INPUT DATA:
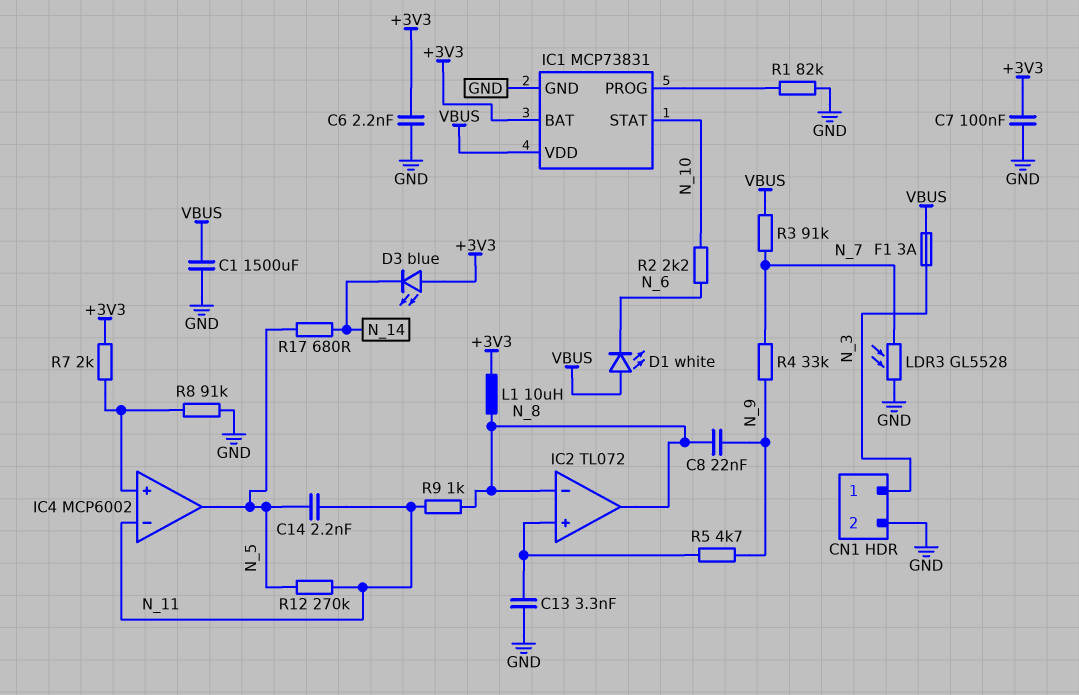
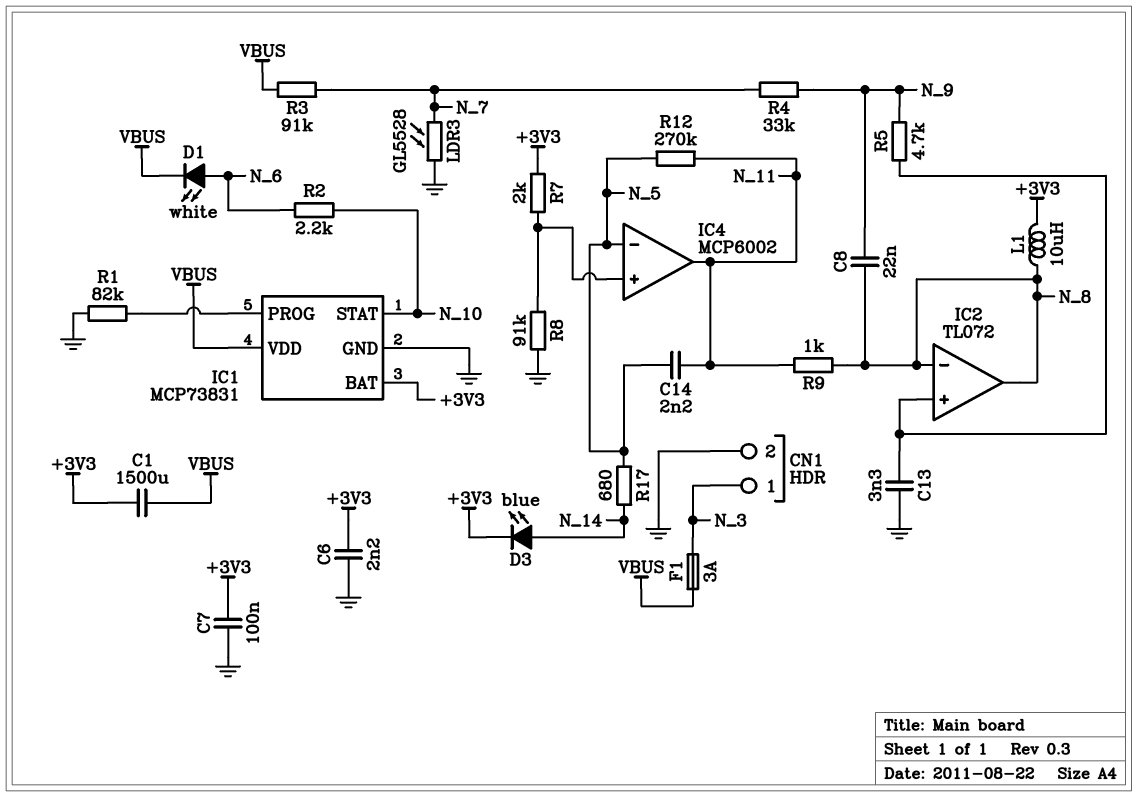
C1: 1500uF (GND, VBUS) -> 1500uF (+3V3, VBUS)
D1: LED white (A VBUS, K N_6) -> LED white (A N_6, K VBUS)
D3: LED blue (A +3V3, K N_14) -> LED blue (A N_14, K +3V3)
IC4 pin in-: N_11 -> N_5
IC4 pin out: N_5 -> N_11

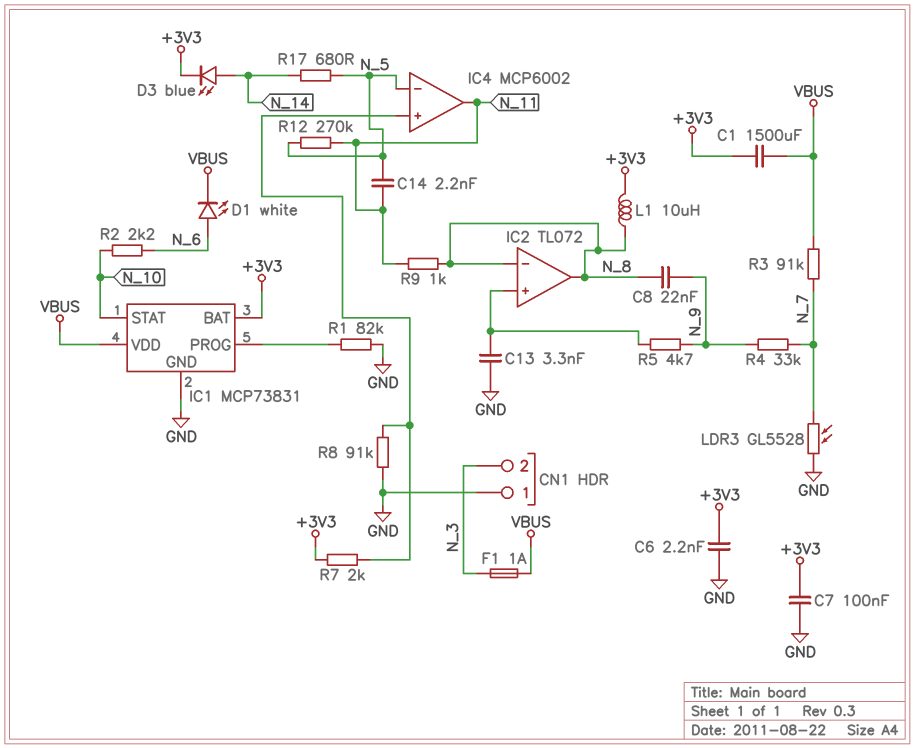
CN1 pin 1: N_3 -> GND
CN1 pin 2: GND -> N_3
F1: 3A (N_3, VBUS) -> 1A (N_3, VBUS)

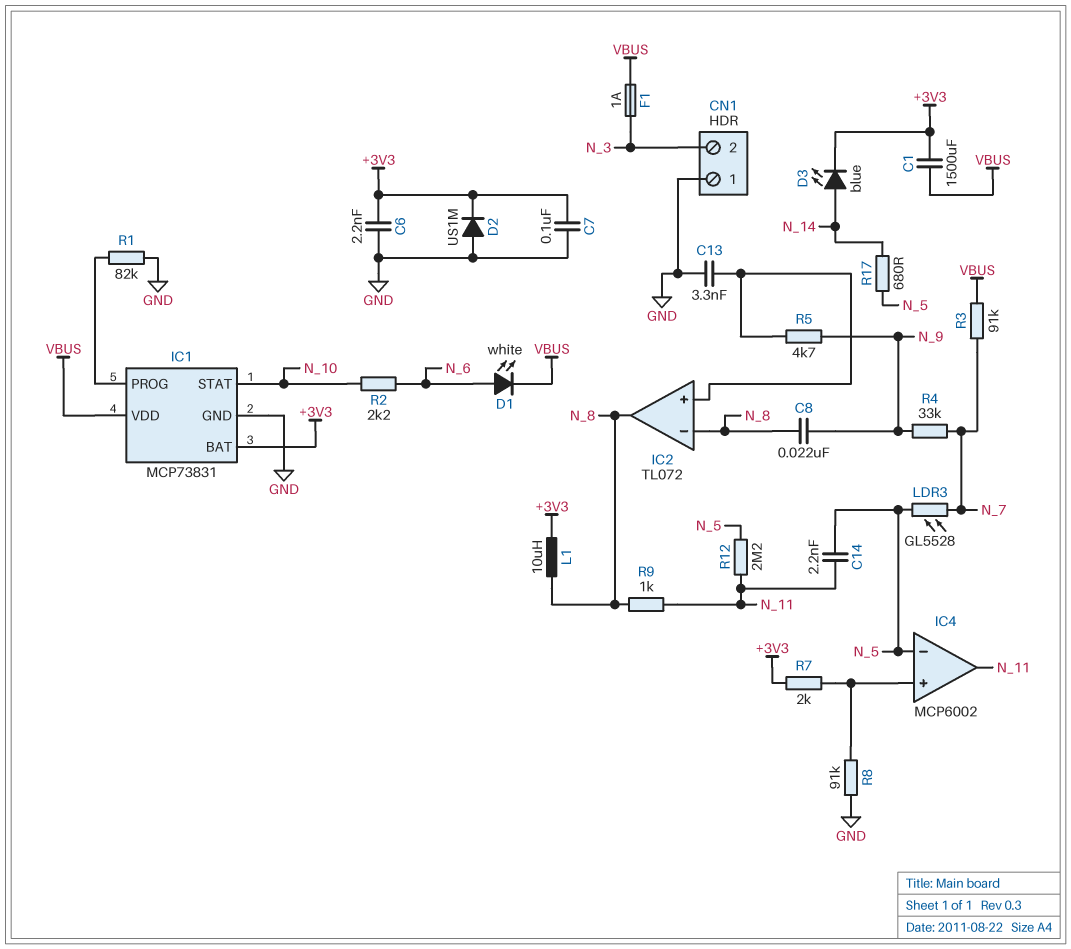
D2: none -> diode US1M (A GND, K +3V3)
LDR3: GL5528 (GND, N_7) -> GL5528 (N_5, N_7)
R12: 270k (N_5, N_11) -> 2.2M (N_5, N_11)

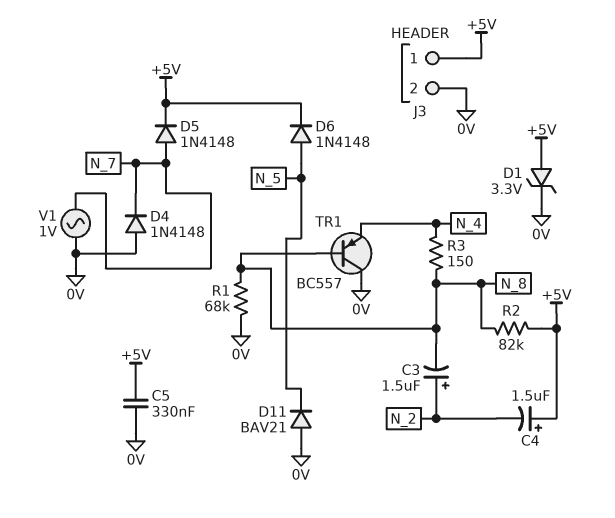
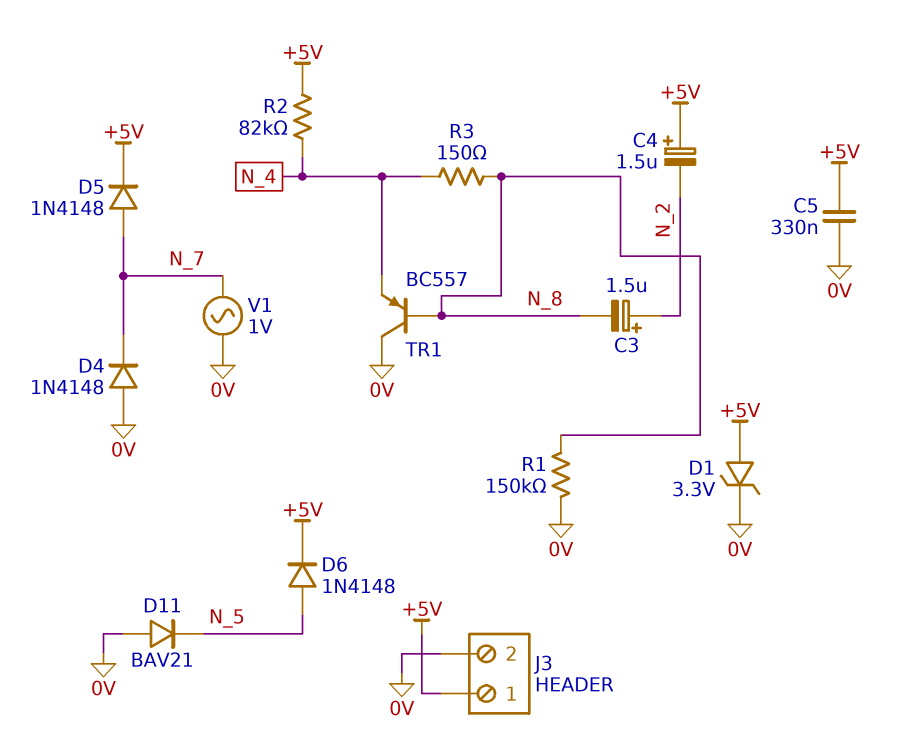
R1: 68k (0V, N_8) -> 150k (0V, N_8)
R2: 82k (+5V, N_8) -> 82k (+5V, N_4)

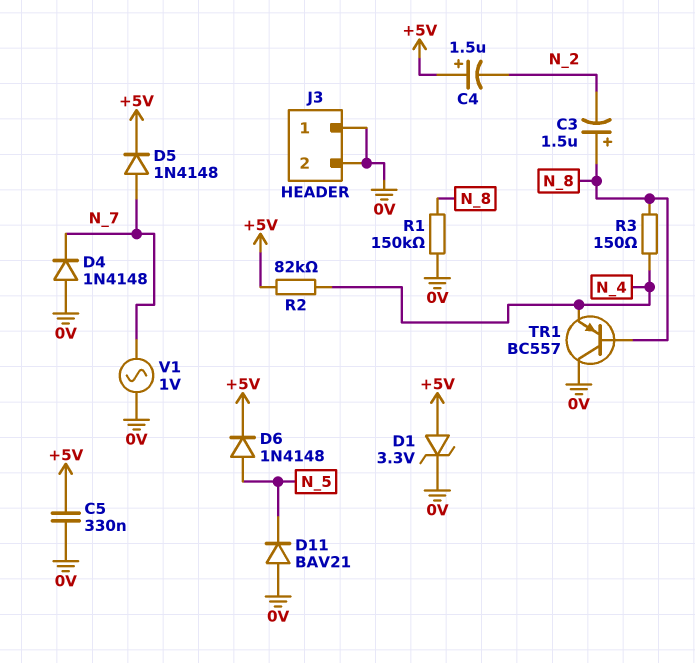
C3: 1.5uF (plus N_2, minus N_8) -> 1.5uF (plus N_8, minus N_2)
J3 pin 1: +5V -> 0V

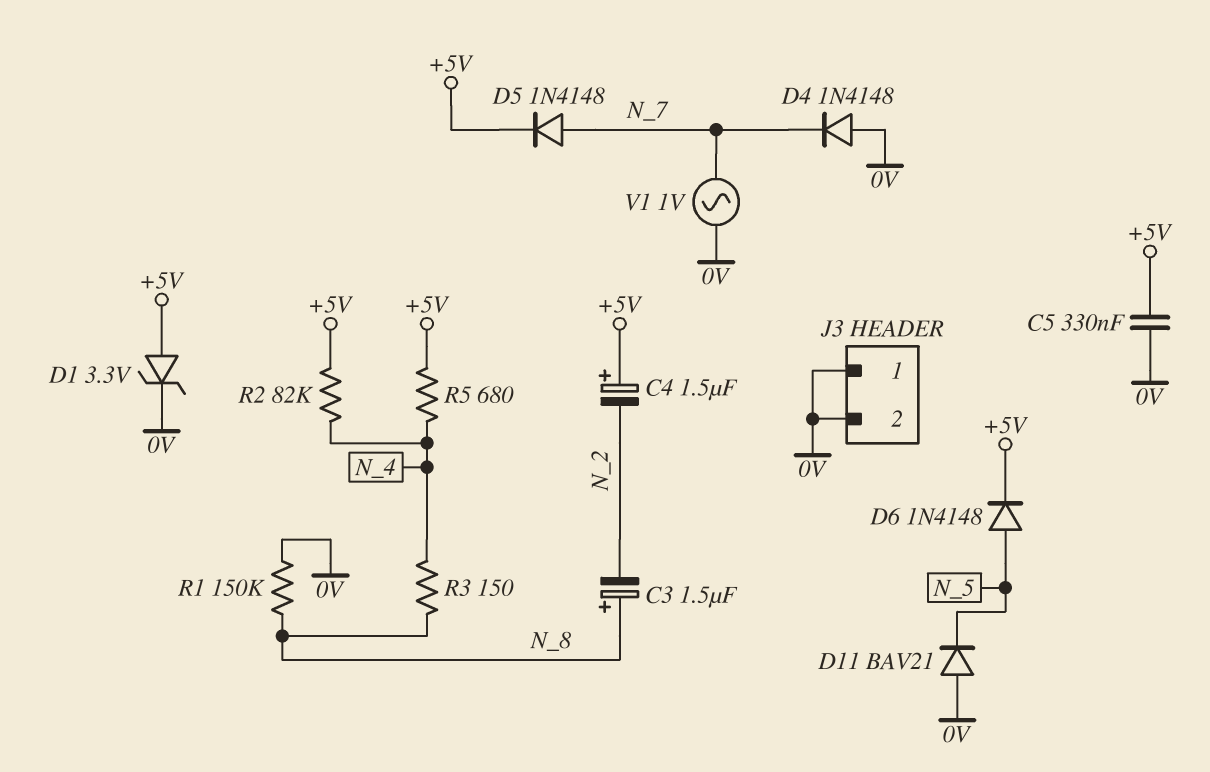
R5: none -> 680 (+5V, N_4)
TR1: PNP BC557 (B N_8, C 0V, E N_4) -> none

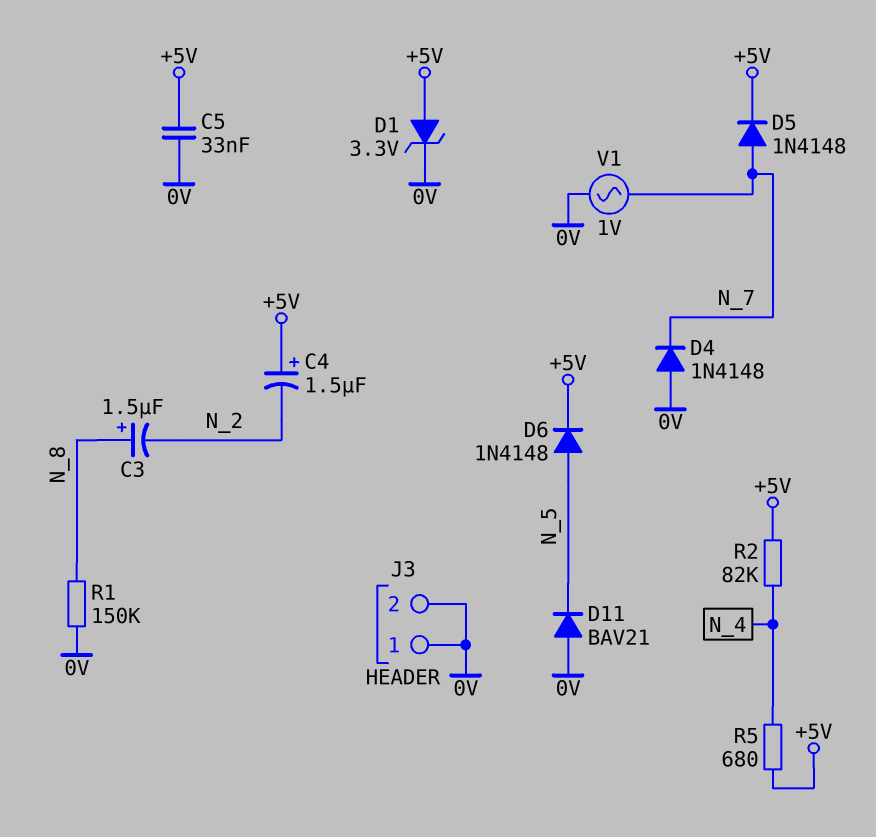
C5: 330nF (+5V, 0V) -> 33nF (+5V, 0V)
R3: 150 (N_4, N_8) -> none

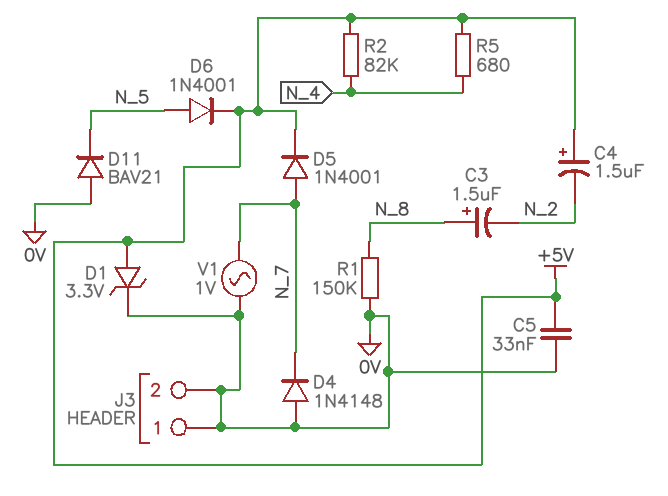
D5: diode 1N4148 (A N_7, K +5V) -> diode 1N4001 (A N_7, K +5V)
D6: diode 1N4148 (A N_5, K +5V) -> diode 1N4001 (A N_5, K +5V)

YOUR TASK: Please copy the lines above exactly as written, apart from any pictures.

RESULT:
C1: 1500uF (GND, VBUS) -> 1500uF (+3V3, VBUS)
D1: LED white (A VBUS, K N_6) -> LED white (A N_6, K VBUS)
D3: LED blue (A +3V3, K N_14) -> LED blue (A N_14, K +3V3)
IC4 pin in-: N_11 -> N_5
IC4 pin out: N_5 -> N_11

CN1 pin 1: N_3 -> GND
CN1 pin 2: GND -> N_3
F1: 3A (N_3, VBUS) -> 1A (N_3, VBUS)

D2: none -> diode US1M (A GND, K +3V3)
LDR3: GL5528 (GND, N_7) -> GL5528 (N_5, N_7)
R12: 270k (N_5, N_11) -> 2.2M (N_5, N_11)

R1: 68k (0V, N_8) -> 150k (0V, N_8)
R2: 82k (+5V, N_8) -> 82k (+5V, N_4)

C3: 1.5uF (plus N_2, minus N_8) -> 1.5uF (plus N_8, minus N_2)
J3 pin 1: +5V -> 0V

R5: none -> 680 (+5V, N_4)
TR1: PNP BC557 (B N_8, C 0V, E N_4) -> none

C5: 330nF (+5V, 0V) -> 33nF (+5V, 0V)
R3: 150 (N_4, N_8) -> none

D5: diode 1N4148 (A N_7, K +5V) -> diode 1N4001 (A N_7, K +5V)
D6: diode 1N4148 (A N_5, K +5V) -> diode 1N4001 (A N_5, K +5V)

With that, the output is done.